━━ Extracted records

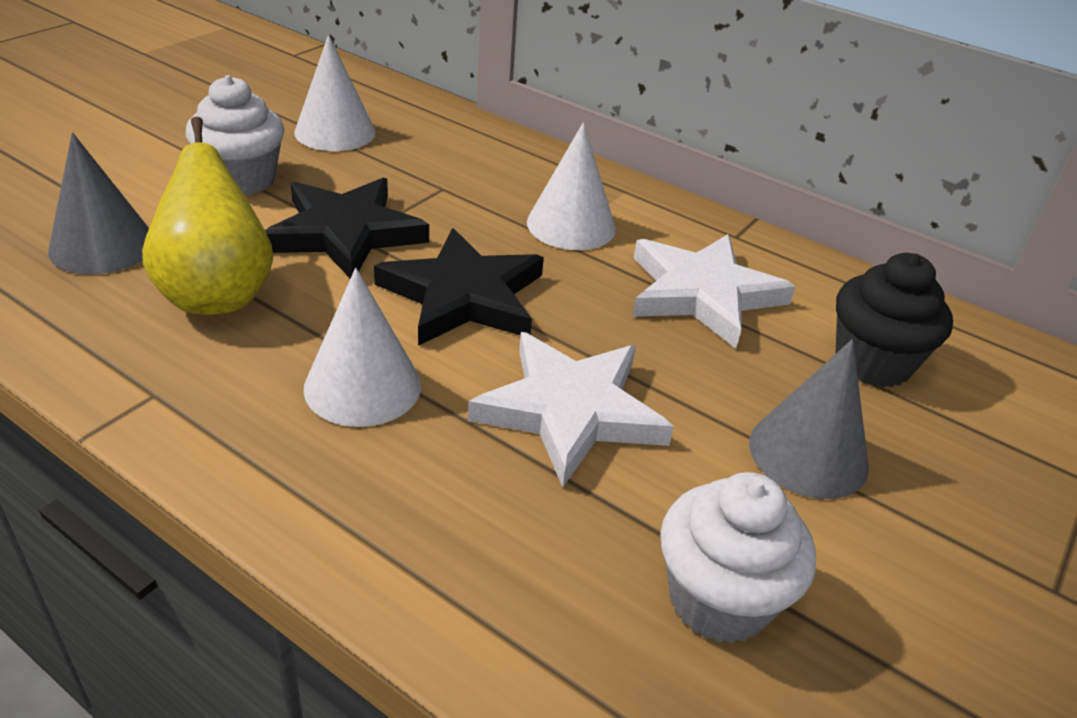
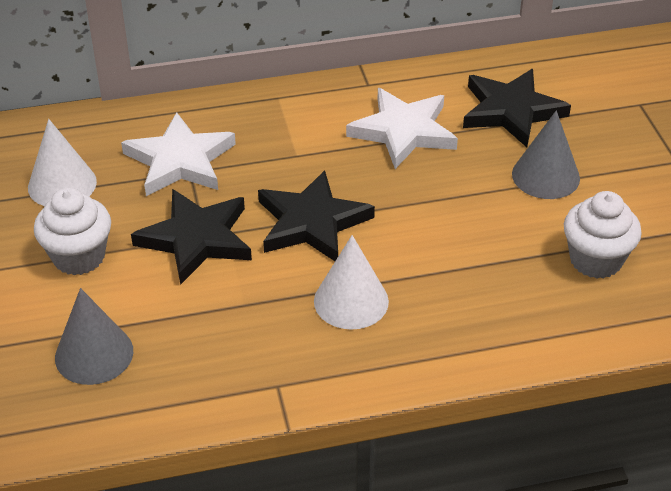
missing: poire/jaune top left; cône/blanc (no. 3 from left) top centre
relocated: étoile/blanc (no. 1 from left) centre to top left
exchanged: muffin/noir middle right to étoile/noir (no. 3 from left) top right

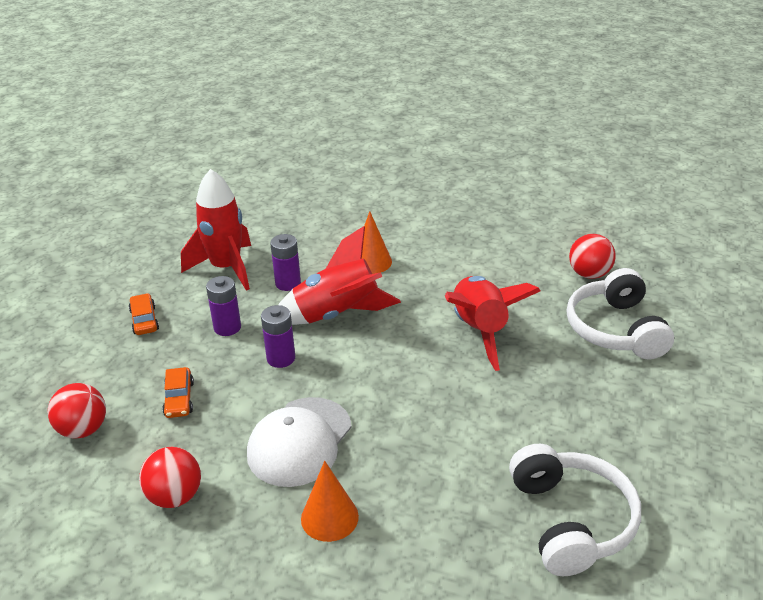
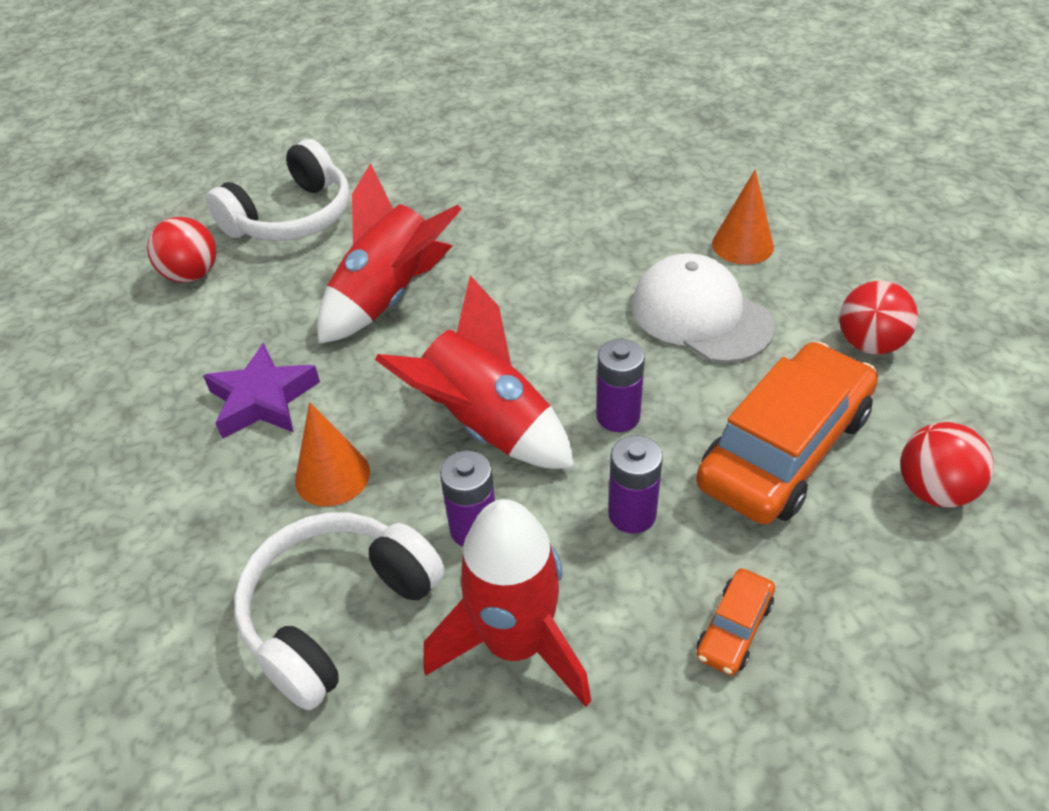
appeared: étoile/violet middle left
relocated: casque audio/blanc (no. 1 from left in the first image) bottom right to casque audio/blanc (no. 2 from left) bottom left
spun: casquette/blanc bottom centre = middle right 120 degrees counterclockwise
size: voiture/orange (no. 2 from left) middle left = middle right x2.31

━━━━

*Prompt:*
Start with the line that holds "exchanged: muffin/noir middle" and retype each line through the last one in the data, exactly and without pictures.

*Task output:*
exchanged: muffin/noir middle right to étoile/noir (no. 3 from left) top right

appeared: étoile/violet middle left
relocated: casque audio/blanc (no. 1 from left in the first image) bottom right to casque audio/blanc (no. 2 from left) bottom left
spun: casquette/blanc bottom centre = middle right 120 degrees counterclockwise
size: voiture/orange (no. 2 from left) middle left = middle right x2.31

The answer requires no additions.